(Set problem): Restate every entry word for word.

═════ Supplied material

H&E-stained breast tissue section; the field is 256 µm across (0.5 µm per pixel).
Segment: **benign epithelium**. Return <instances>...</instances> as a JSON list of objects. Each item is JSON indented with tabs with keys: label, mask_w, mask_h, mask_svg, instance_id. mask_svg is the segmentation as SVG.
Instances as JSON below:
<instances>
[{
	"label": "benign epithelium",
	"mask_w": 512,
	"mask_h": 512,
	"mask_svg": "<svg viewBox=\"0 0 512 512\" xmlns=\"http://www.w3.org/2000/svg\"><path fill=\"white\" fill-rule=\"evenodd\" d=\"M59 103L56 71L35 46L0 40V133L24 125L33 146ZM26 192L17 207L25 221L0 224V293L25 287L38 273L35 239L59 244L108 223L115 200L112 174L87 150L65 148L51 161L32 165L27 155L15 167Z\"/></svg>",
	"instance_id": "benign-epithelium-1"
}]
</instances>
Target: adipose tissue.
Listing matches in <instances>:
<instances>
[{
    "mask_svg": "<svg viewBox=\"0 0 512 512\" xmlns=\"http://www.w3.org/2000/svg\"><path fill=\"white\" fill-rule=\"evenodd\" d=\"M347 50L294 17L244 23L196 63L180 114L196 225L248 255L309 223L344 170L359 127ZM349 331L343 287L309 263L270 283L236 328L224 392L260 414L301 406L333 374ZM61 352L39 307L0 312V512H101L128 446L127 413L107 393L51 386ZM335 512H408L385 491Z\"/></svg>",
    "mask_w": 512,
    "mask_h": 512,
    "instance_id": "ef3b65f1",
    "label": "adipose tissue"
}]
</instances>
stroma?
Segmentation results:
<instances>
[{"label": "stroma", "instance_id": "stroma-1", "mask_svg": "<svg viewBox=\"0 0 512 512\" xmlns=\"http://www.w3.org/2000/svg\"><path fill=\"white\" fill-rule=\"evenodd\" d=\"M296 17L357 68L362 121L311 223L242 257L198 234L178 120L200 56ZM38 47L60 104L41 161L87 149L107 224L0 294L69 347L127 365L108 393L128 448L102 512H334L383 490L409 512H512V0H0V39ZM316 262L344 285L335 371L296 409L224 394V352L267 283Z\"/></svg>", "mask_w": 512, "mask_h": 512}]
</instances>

══════════

(Output below):
H&E-stained breast tissue section; the field is 256 µm across (0.5 µm per pixel).
Segment: **benign epithelium**. Return <instances>...</instances> as a JSON list of objects. Each item is JSON indented with tabs with keys: label, mask_w, mask_h, mask_svg, instance_id. mask_svg is the segmentation as SVG.
Instances as JSON below:
<instances>
[{
	"label": "benign epithelium",
	"mask_w": 512,
	"mask_h": 512,
	"mask_svg": "<svg viewBox=\"0 0 512 512\" xmlns=\"http://www.w3.org/2000/svg\"><path fill=\"white\" fill-rule=\"evenodd\" d=\"M59 103L56 71L35 46L0 40V133L24 125L33 146ZM26 192L17 207L25 221L0 224V293L25 287L38 273L35 239L59 244L108 223L115 200L112 174L87 150L65 148L51 161L32 165L27 155L15 167Z\"/></svg>",
	"instance_id": "benign-epithelium-1"
}]
</instances>
Target: adipose tissue.
Listing matches in <instances>:
<instances>
[{
    "mask_svg": "<svg viewBox=\"0 0 512 512\" xmlns=\"http://www.w3.org/2000/svg\"><path fill=\"white\" fill-rule=\"evenodd\" d=\"M347 50L294 17L244 23L196 63L180 114L196 225L248 255L309 223L344 170L359 127ZM349 331L343 287L309 263L270 283L236 328L224 392L260 414L301 406L333 374ZM61 352L39 307L0 312V512H101L128 446L127 413L107 393L51 386ZM335 512H408L385 491Z\"/></svg>",
    "mask_w": 512,
    "mask_h": 512,
    "instance_id": "ef3b65f1",
    "label": "adipose tissue"
}]
</instances>
stroma?
Segmentation results:
<instances>
[{"label": "stroma", "instance_id": "stroma-1", "mask_svg": "<svg viewBox=\"0 0 512 512\" xmlns=\"http://www.w3.org/2000/svg\"><path fill=\"white\" fill-rule=\"evenodd\" d=\"M296 17L357 68L362 121L311 223L242 257L198 234L178 120L200 56ZM38 47L60 104L41 161L87 149L107 224L0 294L69 347L127 365L108 393L128 448L102 512H334L383 490L409 512H512V0H0V39ZM316 262L344 285L335 371L296 409L224 394V352L267 283Z\"/></svg>", "mask_w": 512, "mask_h": 512}]
</instances>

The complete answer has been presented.